> **Exercise**: Give back the full listing, exactly as it is.

> **Exercise inputs**:
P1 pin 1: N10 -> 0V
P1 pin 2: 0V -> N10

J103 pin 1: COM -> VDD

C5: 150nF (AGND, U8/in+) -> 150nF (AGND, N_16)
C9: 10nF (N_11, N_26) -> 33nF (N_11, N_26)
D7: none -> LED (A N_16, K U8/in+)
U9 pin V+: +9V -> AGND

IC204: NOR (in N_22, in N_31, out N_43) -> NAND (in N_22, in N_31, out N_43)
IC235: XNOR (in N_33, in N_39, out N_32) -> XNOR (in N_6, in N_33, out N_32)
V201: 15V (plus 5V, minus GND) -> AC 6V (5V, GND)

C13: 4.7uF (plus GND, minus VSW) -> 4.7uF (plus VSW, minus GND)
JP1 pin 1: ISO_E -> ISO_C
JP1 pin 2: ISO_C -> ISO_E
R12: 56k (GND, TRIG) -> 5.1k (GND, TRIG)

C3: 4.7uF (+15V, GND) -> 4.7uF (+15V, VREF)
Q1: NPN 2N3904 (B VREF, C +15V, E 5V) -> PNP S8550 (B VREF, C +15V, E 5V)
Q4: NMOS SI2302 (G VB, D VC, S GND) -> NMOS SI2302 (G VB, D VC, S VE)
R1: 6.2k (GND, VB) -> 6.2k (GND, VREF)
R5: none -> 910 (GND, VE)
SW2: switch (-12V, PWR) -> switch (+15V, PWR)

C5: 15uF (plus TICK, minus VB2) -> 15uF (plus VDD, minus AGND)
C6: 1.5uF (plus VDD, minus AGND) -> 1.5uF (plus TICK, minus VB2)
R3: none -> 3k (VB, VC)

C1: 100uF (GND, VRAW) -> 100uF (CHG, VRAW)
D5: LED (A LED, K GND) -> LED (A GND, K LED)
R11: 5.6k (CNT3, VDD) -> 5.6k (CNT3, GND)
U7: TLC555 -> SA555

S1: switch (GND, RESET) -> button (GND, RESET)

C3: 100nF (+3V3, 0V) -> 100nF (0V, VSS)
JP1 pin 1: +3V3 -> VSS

> **Output of the exercise**:
P1 pin 1: N10 -> 0V
P1 pin 2: 0V -> N10

J103 pin 1: COM -> VDD

C5: 150nF (AGND, U8/in+) -> 150nF (AGND, N_16)
C9: 10nF (N_11, N_26) -> 33nF (N_11, N_26)
D7: none -> LED (A N_16, K U8/in+)
U9 pin V+: +9V -> AGND

IC204: NOR (in N_22, in N_31, out N_43) -> NAND (in N_22, in N_31, out N_43)
IC235: XNOR (in N_33, in N_39, out N_32) -> XNOR (in N_6, in N_33, out N_32)
V201: 15V (plus 5V, minus GND) -> AC 6V (5V, GND)

C13: 4.7uF (plus GND, minus VSW) -> 4.7uF (plus VSW, minus GND)
JP1 pin 1: ISO_E -> ISO_C
JP1 pin 2: ISO_C -> ISO_E
R12: 56k (GND, TRIG) -> 5.1k (GND, TRIG)

C3: 4.7uF (+15V, GND) -> 4.7uF (+15V, VREF)
Q1: NPN 2N3904 (B VREF, C +15V, E 5V) -> PNP S8550 (B VREF, C +15V, E 5V)
Q4: NMOS SI2302 (G VB, D VC, S GND) -> NMOS SI2302 (G VB, D VC, S VE)
R1: 6.2k (GND, VB) -> 6.2k (GND, VREF)
R5: none -> 910 (GND, VE)
SW2: switch (-12V, PWR) -> switch (+15V, PWR)

C5: 15uF (plus TICK, minus VB2) -> 15uF (plus VDD, minus AGND)
C6: 1.5uF (plus VDD, minus AGND) -> 1.5uF (plus TICK, minus VB2)
R3: none -> 3k (VB, VC)

C1: 100uF (GND, VRAW) -> 100uF (CHG, VRAW)
D5: LED (A LED, K GND) -> LED (A GND, K LED)
R11: 5.6k (CNT3, VDD) -> 5.6k (CNT3, GND)
U7: TLC555 -> SA555

S1: switch (GND, RESET) -> button (GND, RESET)

C3: 100nF (+3V3, 0V) -> 100nF (0V, VSS)
JP1 pin 1: +3V3 -> VSS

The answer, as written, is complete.